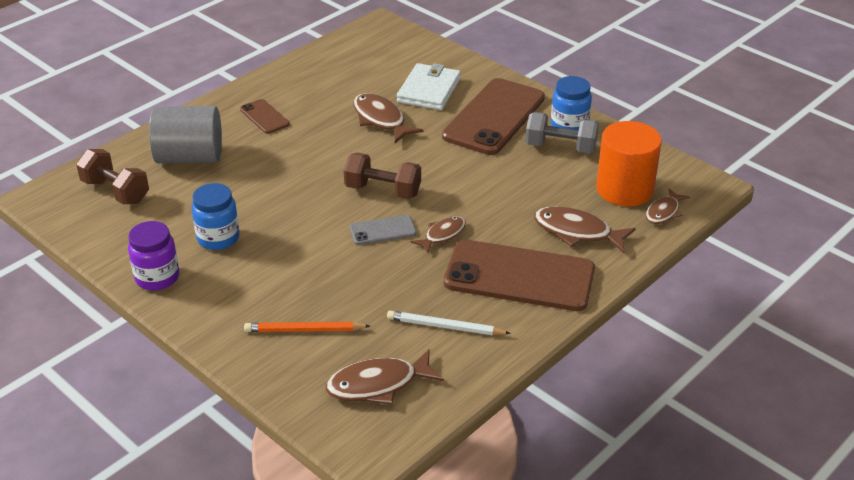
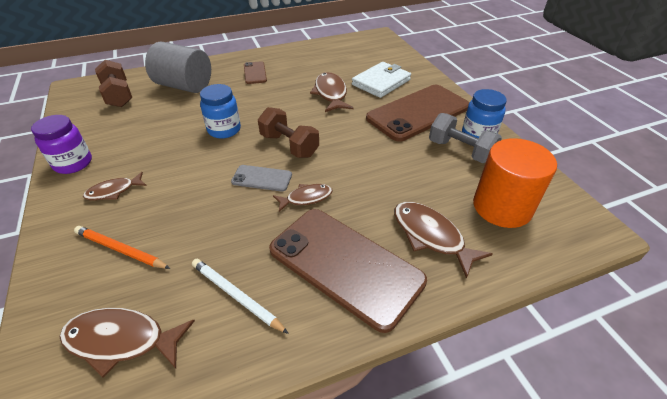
camera: 25 degrees right, 5 degrees up
(218, 238) = (142, 146): blue jar -> blue jar (224, 130)
(664, 212) = (533, 244): brown fish -> brown fish (114, 191)

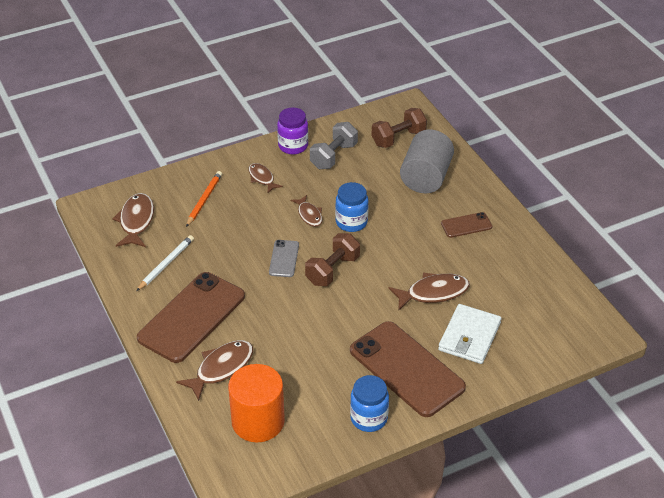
camera: 85 degrees right, 0 degrees up
(306, 198) = (261, 289): brown fish -> brown fish (309, 215)
(381, 82) = (469, 336): white wallet -> white wallet turned 75 degrees clockwise
(460, 151) = (339, 400): grey dumbbell -> grey dumbbell (333, 156)

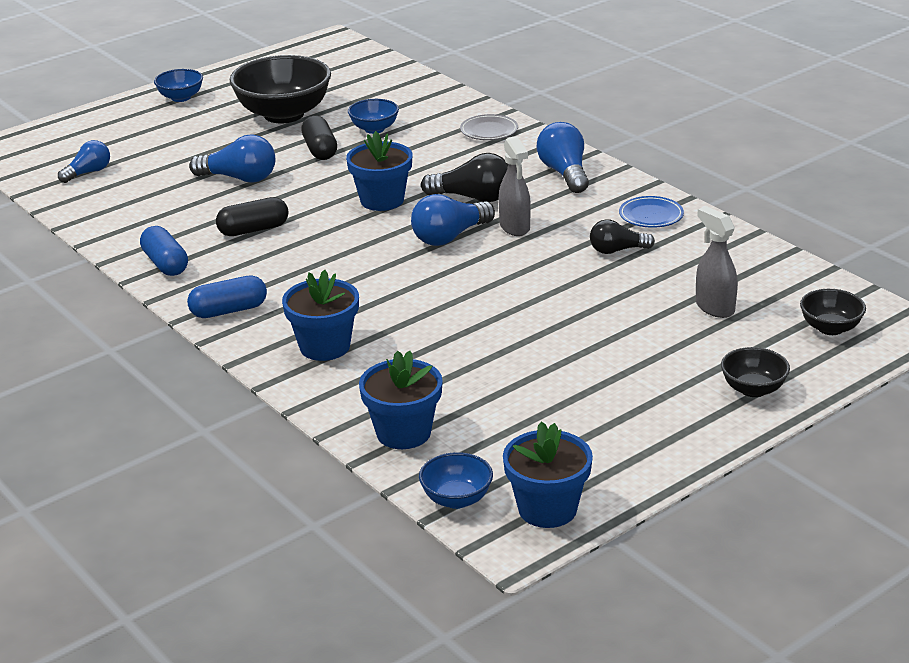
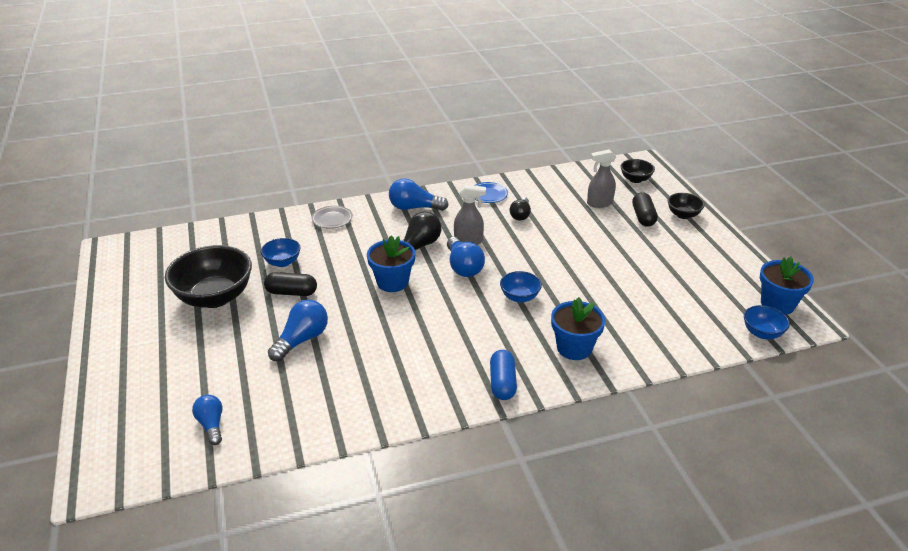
camera: 70 degrees left, 5 degrees up
(165, 264) = (411, 404): blue capsule -> none
(181, 98) = (121, 345): blue bowl -> blue bowl (519, 297)
(253, 230) = (390, 348): black capsule -> black capsule (643, 217)
(403, 433) = (688, 337): blue flower pot -> none

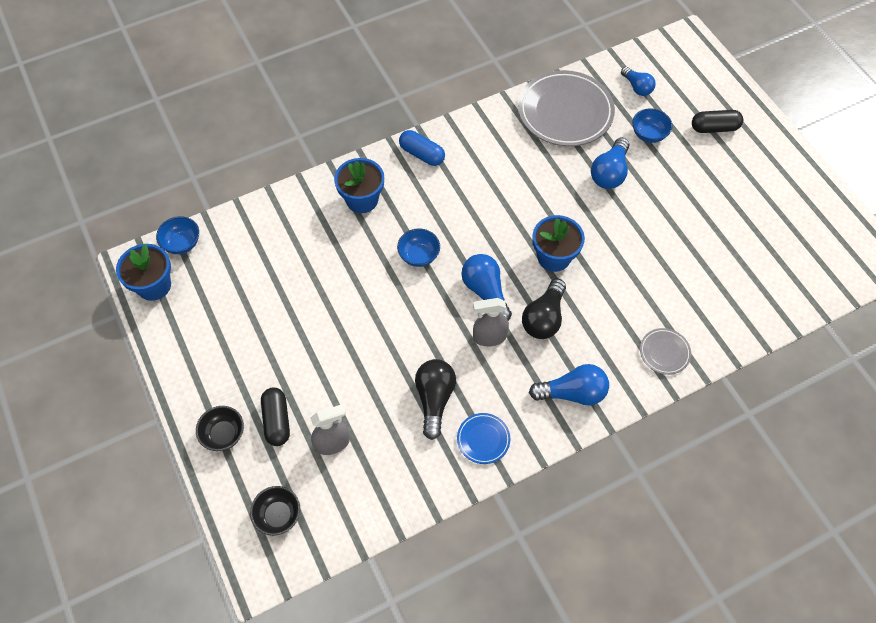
camera: 170 degrees right, 25 degrees up
(215, 297) = (720, 210): black bowl -> none
(282, 262) = (682, 269): blue bowl -> blue bowl (648, 134)
(291, 292) = (649, 227): black capsule -> black capsule (714, 128)
(317, 407) = (565, 112): none -> grey plate
(502, 383) = (422, 154): blue capsule -> blue capsule turned 45 degrees counterclockwise
(520, 215) = (434, 399): black light bulb -> black light bulb, size x1.51

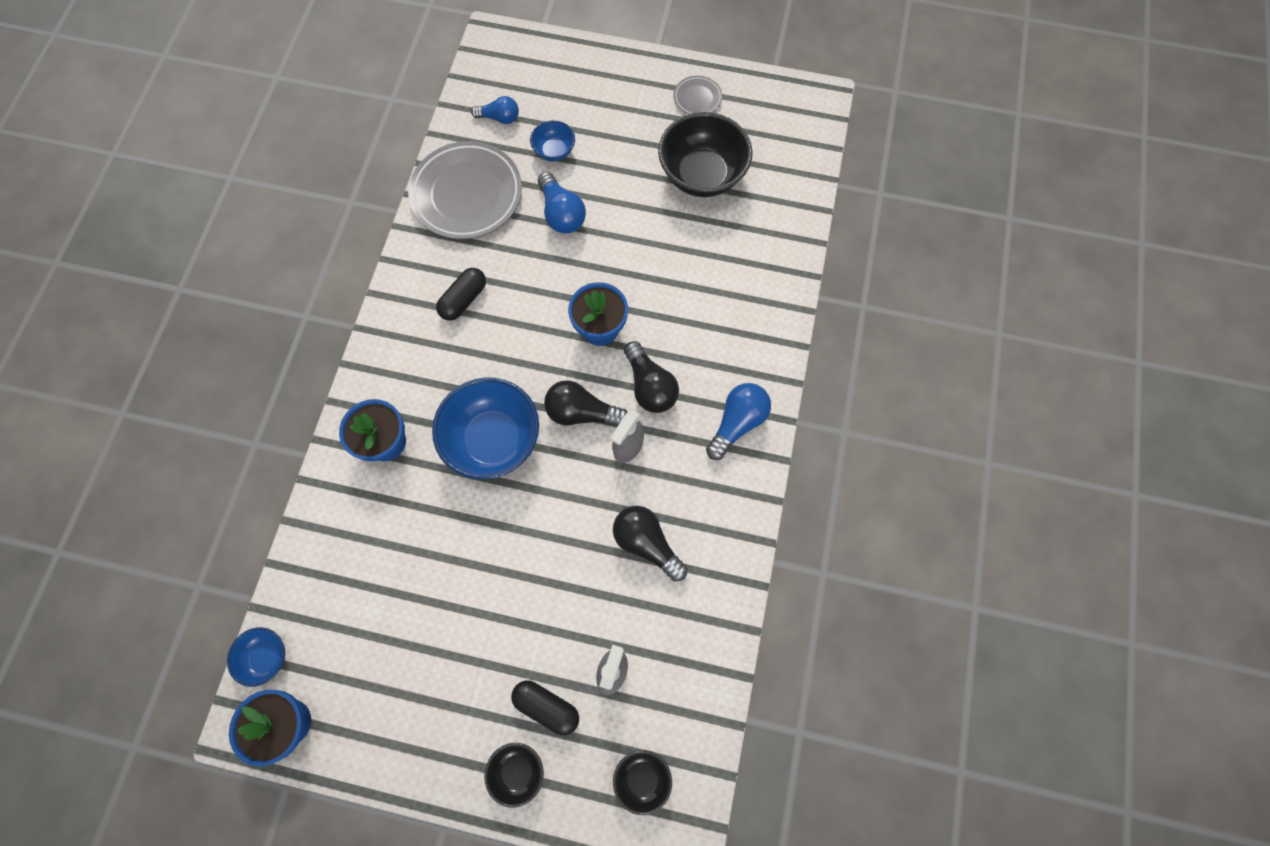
camera: 50 degrees left, 10 degrees up
(419, 256) = (493, 439): blue bowl -> blue bowl, size x2.01
(422, 154) = (390, 349): blue capsule -> none
(483, 439) = (718, 532): blue plate -> none
(485, 292) = (582, 412): blue light bulb -> black light bulb
(664, 352) = (762, 320): grey plate -> grey plate (697, 98)
(714, 128) = (596, 99): black capsule -> black capsule (464, 299)
(731, 232) = (702, 175): none -> black bowl

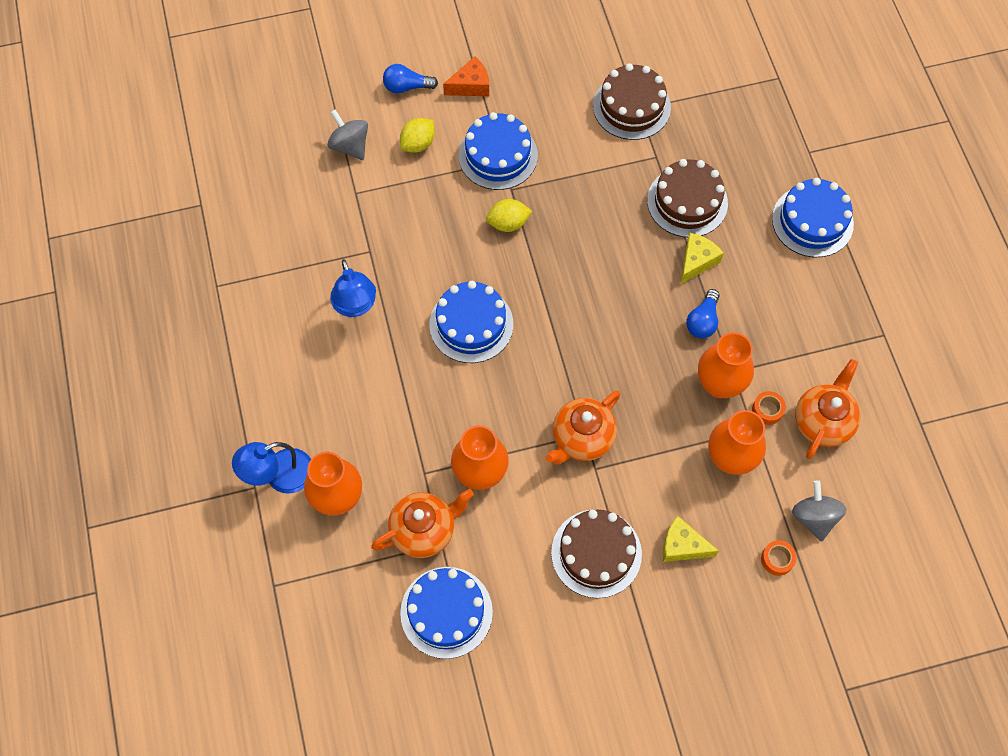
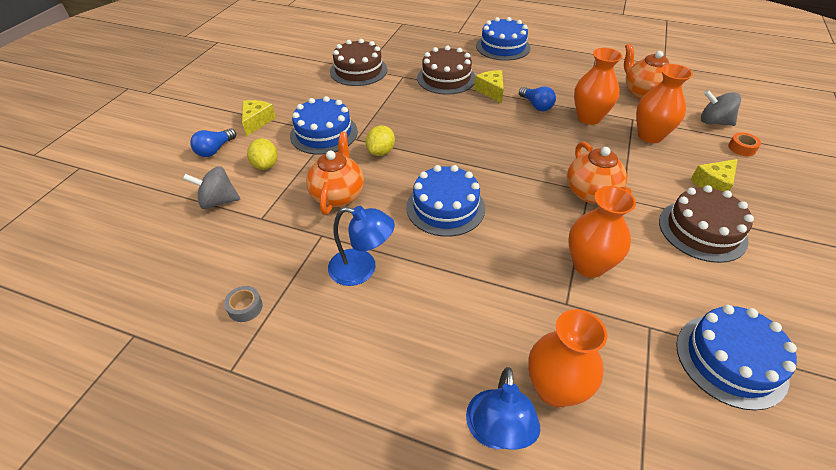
camera: 55 degrees left, 20 degrees down
(267, 254) = (245, 307): none -> grey tape
(424, 530) = (629, 333): orange teapot -> orange teapot (338, 195)
(471, 85) = (257, 122): orange cheese -> yellow cheese
(767, 410) = (621, 108): orange tape -> none

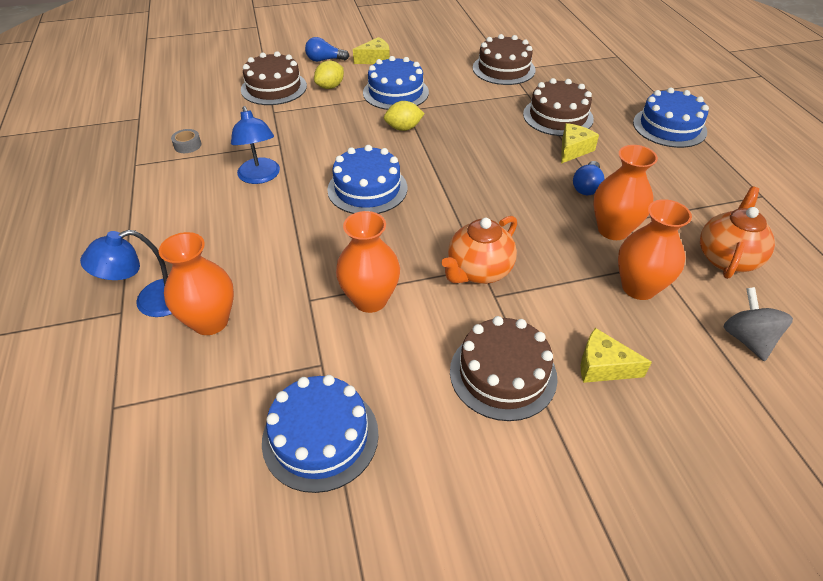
camera: 55 degrees right, 0 degrees up
(218, 201) = (274, 88): grey spinning top -> brown cake
(338, 195) = (329, 131): orange teapot -> none
(742, 148) = (718, 380): orange tape -> none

◆ **Your objective**
Search the entries for the word "degrees" and gather every line where it appears.

◆ **Written response**
camera: 25 degrees right, 5 degrees up
camera: 85 degrees right, 0 degrees up
(381, 82) = (469, 336): white wallet -> white wallet turned 75 degrees clockwise
camera: 70 degrees left, 5 degrees up
camera: 170 degrees right, 25 degrees up
(502, 383) = (422, 154): blue capsule -> blue capsule turned 45 degrees counterclockwise
camera: 50 degrees left, 10 degrees up
camera: 55 degrees left, 20 degrees down
camera: 55 degrees right, 0 degrees up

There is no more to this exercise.